• **Do this**:
Update the entries between the line holding "Return the [X, Y]" and the line holding "Zofia [707, 610]", inclusive, by changing "center point" to "midpoint" and leaving everything else as it is. Return only those lines.

• **Data to process**:
-- -- --
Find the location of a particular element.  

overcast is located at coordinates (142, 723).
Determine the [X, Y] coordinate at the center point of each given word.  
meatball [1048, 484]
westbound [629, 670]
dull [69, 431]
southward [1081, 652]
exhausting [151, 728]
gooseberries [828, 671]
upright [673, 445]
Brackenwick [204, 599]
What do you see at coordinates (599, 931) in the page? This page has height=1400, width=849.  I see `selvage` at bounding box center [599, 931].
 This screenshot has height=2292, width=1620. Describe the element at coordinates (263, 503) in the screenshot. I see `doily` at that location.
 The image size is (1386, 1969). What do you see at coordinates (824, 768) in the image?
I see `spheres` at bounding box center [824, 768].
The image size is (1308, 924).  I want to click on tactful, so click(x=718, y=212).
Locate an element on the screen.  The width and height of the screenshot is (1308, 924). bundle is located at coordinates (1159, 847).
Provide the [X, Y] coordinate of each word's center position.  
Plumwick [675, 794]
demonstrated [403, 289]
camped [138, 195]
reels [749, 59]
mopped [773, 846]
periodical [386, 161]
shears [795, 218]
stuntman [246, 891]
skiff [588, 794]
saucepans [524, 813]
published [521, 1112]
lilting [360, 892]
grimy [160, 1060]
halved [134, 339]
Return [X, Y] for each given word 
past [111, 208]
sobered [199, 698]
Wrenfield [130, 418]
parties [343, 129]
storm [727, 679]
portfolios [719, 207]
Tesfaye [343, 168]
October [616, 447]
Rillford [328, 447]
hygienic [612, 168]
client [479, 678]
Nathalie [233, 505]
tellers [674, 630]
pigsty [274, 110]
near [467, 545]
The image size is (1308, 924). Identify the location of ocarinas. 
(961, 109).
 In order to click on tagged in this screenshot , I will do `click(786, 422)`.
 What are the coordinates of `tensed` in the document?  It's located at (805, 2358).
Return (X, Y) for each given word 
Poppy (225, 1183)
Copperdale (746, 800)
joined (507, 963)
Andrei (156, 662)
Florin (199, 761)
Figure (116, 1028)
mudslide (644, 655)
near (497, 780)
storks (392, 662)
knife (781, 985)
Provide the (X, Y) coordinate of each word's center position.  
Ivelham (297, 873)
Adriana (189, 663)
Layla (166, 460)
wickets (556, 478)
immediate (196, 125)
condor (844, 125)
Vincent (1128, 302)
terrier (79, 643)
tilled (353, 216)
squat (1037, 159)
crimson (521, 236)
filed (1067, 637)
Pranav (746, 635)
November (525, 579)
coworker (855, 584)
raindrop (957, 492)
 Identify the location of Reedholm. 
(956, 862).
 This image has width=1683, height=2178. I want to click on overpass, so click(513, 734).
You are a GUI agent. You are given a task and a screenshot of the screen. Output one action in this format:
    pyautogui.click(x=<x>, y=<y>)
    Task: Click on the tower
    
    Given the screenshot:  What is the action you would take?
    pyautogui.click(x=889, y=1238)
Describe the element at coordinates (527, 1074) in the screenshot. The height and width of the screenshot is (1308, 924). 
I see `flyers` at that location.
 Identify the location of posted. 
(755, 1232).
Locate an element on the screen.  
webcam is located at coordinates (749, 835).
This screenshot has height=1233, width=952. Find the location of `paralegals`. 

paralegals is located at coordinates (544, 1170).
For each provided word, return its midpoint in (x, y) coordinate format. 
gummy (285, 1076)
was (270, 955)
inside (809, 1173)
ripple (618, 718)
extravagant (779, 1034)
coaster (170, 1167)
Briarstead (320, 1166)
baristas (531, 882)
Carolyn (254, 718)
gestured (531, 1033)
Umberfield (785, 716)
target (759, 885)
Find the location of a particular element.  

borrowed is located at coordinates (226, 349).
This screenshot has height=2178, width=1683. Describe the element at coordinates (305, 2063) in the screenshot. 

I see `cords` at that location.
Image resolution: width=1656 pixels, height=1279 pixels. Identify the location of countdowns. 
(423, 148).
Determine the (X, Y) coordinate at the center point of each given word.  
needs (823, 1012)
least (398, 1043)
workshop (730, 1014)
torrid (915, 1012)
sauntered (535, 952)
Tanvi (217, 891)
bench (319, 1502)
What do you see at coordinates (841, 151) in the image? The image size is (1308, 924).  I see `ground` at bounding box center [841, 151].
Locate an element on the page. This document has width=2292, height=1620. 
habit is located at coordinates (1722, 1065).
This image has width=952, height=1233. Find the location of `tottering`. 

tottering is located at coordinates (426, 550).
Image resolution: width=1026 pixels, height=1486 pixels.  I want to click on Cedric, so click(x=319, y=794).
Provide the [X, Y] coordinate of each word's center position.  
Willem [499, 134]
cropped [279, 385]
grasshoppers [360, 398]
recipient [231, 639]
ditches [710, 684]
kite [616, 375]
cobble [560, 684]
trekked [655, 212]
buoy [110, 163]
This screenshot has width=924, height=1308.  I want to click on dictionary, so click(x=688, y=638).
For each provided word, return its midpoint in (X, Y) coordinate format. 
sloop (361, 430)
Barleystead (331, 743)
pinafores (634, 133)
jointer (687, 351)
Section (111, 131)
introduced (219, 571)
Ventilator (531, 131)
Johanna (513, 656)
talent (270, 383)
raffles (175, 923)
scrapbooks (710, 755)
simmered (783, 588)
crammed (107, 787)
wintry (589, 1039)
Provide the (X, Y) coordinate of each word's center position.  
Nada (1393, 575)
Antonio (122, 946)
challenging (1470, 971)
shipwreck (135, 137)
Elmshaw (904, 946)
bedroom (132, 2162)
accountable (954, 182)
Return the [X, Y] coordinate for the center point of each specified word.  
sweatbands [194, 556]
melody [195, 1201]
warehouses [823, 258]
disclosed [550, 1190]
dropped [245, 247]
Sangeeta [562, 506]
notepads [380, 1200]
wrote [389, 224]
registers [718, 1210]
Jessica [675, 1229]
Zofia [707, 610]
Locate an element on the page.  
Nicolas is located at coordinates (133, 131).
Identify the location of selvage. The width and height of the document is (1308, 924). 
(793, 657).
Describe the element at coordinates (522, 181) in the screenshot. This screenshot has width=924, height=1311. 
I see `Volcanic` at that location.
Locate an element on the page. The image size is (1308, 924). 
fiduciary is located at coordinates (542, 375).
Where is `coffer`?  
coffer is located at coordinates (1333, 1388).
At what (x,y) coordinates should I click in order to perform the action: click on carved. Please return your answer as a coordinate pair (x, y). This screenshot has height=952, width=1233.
-- -- --
• **Full solution**:
Return the [X, Y] coordinate for the midpoint of each specified word.  
sweatbands [194, 556]
melody [195, 1201]
warehouses [823, 258]
disclosed [550, 1190]
dropped [245, 247]
Sangeeta [562, 506]
notepads [380, 1200]
wrote [389, 224]
registers [718, 1210]
Jessica [675, 1229]
Zofia [707, 610]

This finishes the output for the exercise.